### DATA FOR ANALYSIS
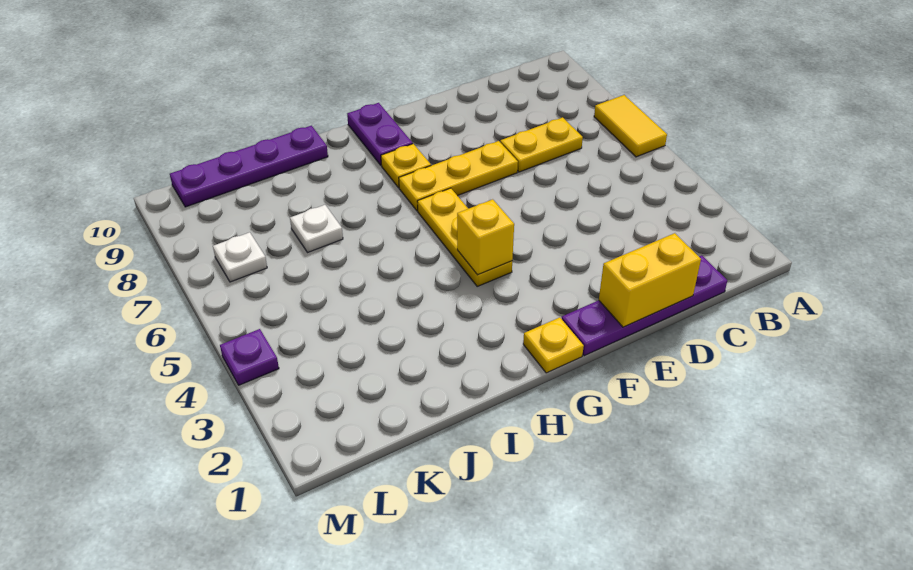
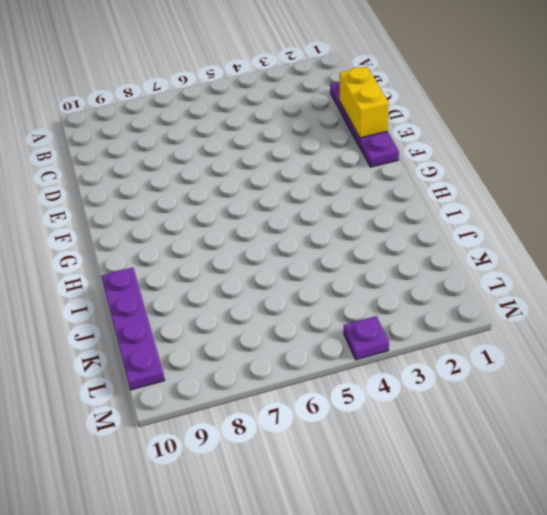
none -> yellow tile A6:A7 level 1
none -> yellow plate C7:D7 level 1
none -> yellow plate E7:G7 level 1

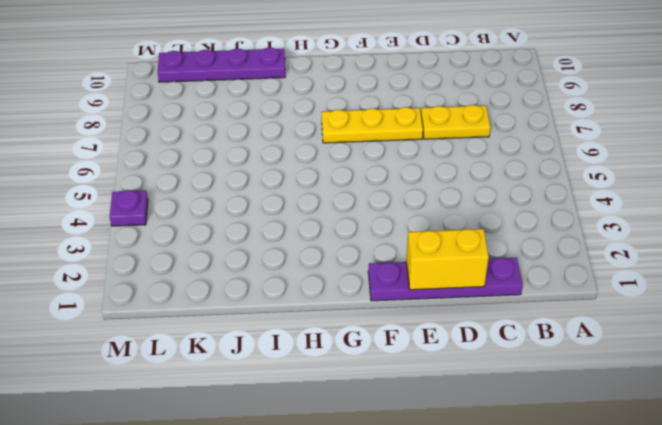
none -> yellow tile A6:A7 level 1
none -> yellow plate G1 level 1
none -> yellow plate G4:G6 level 1

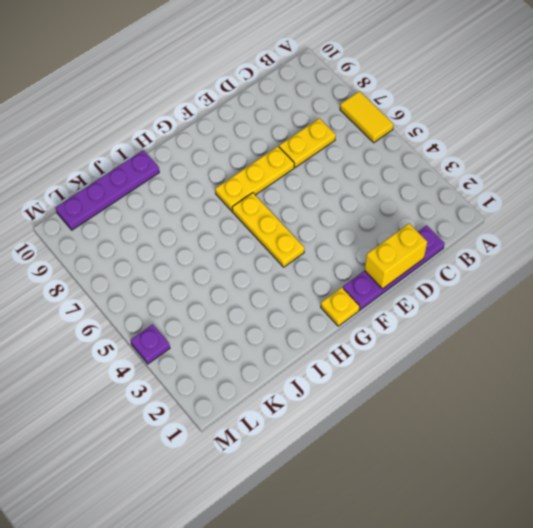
none -> yellow plate G8 level 1
none -> purple plate G9:G10 level 1
none -> white plate J7 level 1

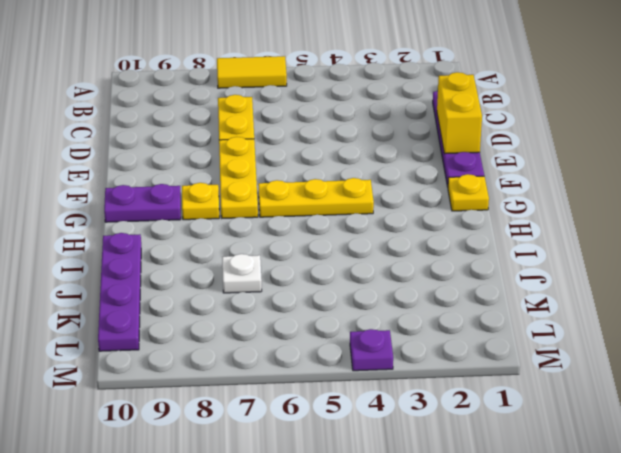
none -> white plate L7 level 1
none -> yellow brick G4 level 2

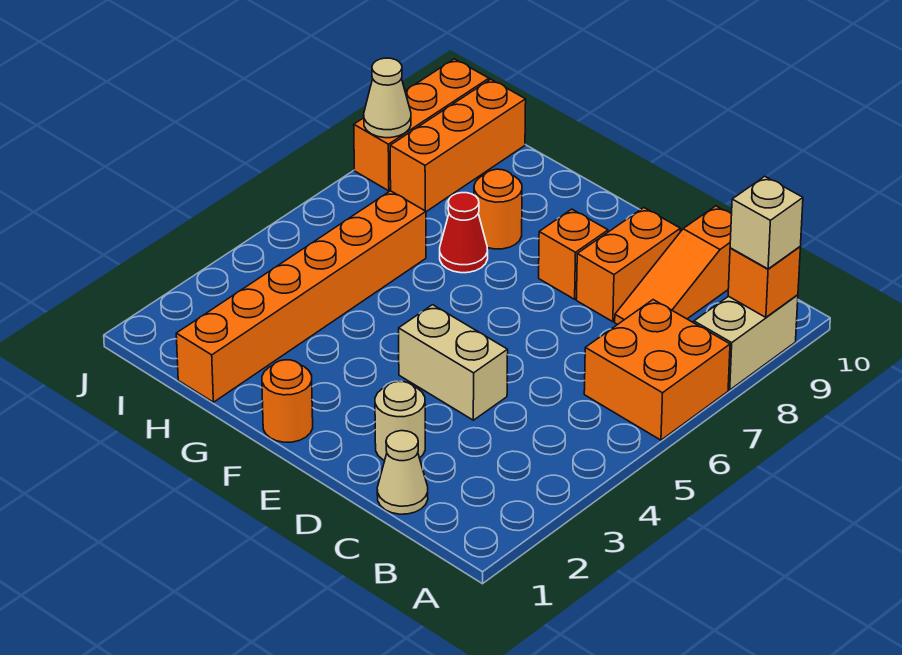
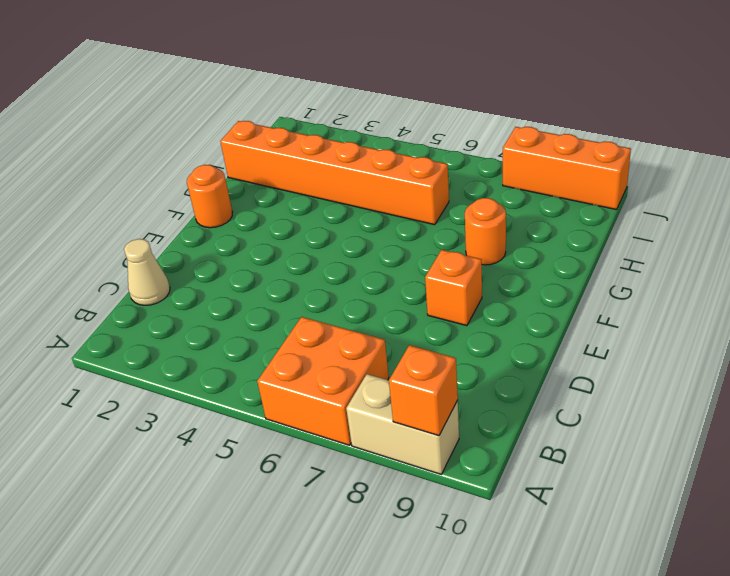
none -> orange slope C8:C10 level 1 top 10
none -> tan round brick D2 level 1
none -> tan brick D4:E4 level 1

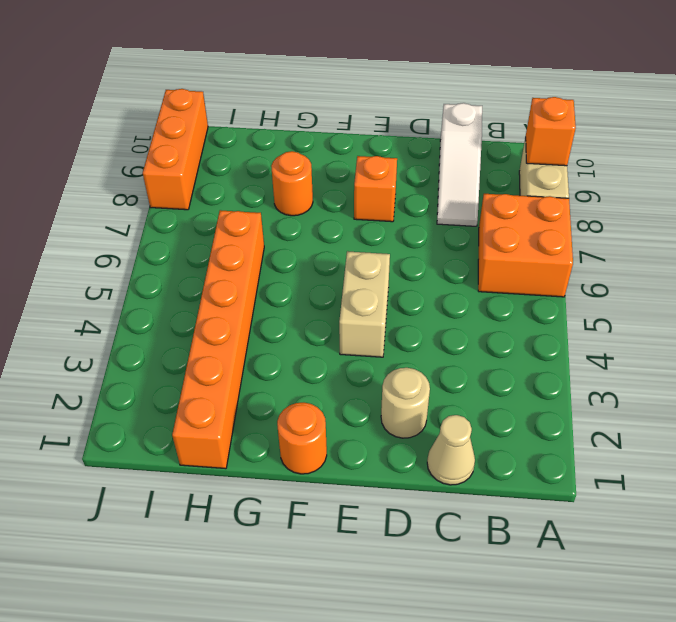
white slope C8:C10 level 1 top 10 -> orange slope C8:C10 level 1 top 10
tan brick E4:E5 level 1 -> tan brick D4:E4 level 1
none -> orange brick D8:D9 level 1
none -> red cone G7 level 1
none -> orange brick I8:I10 level 1

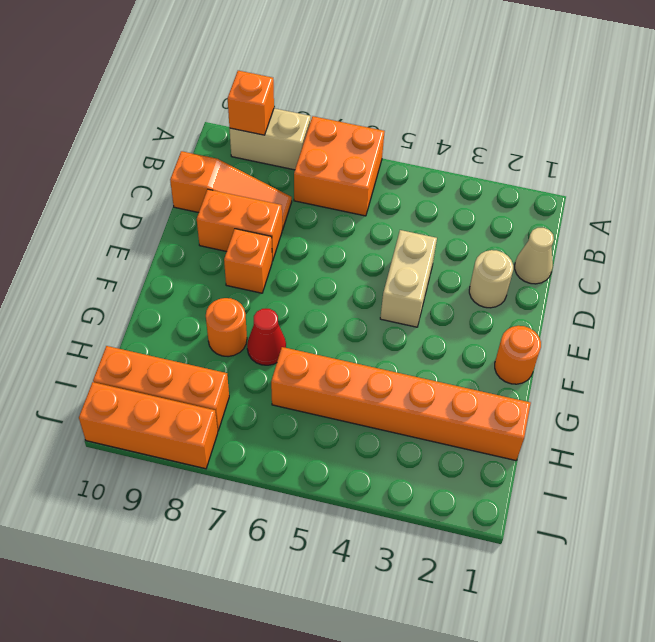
none -> tan cone J8 level 2
none -> tan brick A9 level 3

### TASK DETAILS
Each line of the data should be printed again exactly. Please leave pictures out.

### RESPONSE TO THIS TASK
none -> yellow tile A6:A7 level 1
none -> yellow plate C7:D7 level 1
none -> yellow plate E7:G7 level 1

none -> yellow tile A6:A7 level 1
none -> yellow plate G1 level 1
none -> yellow plate G4:G6 level 1

none -> yellow plate G8 level 1
none -> purple plate G9:G10 level 1
none -> white plate J7 level 1

none -> white plate L7 level 1
none -> yellow brick G4 level 2

none -> orange slope C8:C10 level 1 top 10
none -> tan round brick D2 level 1
none -> tan brick D4:E4 level 1

white slope C8:C10 level 1 top 10 -> orange slope C8:C10 level 1 top 10
tan brick E4:E5 level 1 -> tan brick D4:E4 level 1
none -> orange brick D8:D9 level 1
none -> red cone G7 level 1
none -> orange brick I8:I10 level 1

none -> tan cone J8 level 2
none -> tan brick A9 level 3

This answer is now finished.